## WRITTEN REQUEST
Show every line of the records that holds the word "action".

Some records:
◆ ◆ ◆

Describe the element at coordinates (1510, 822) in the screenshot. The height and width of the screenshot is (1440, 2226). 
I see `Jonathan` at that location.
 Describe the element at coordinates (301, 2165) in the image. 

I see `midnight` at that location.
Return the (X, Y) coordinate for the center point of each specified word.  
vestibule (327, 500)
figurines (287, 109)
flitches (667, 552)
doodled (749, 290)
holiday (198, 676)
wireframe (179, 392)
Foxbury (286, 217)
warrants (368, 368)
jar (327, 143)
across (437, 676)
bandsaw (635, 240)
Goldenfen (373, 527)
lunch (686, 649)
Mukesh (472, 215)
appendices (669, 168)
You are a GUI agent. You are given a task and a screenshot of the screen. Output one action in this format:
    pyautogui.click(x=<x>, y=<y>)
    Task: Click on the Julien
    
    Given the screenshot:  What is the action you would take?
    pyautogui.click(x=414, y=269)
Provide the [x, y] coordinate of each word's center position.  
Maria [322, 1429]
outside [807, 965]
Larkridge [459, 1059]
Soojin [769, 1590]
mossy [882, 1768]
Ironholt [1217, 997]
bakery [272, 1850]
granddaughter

◆ ◆ ◆

## ANSWER TO THE PROBLEM
You are a GUI agent. You are given a task and a screenshot of the screen. Output one action in this format:
    Given the screenshot:  What is the action you would take?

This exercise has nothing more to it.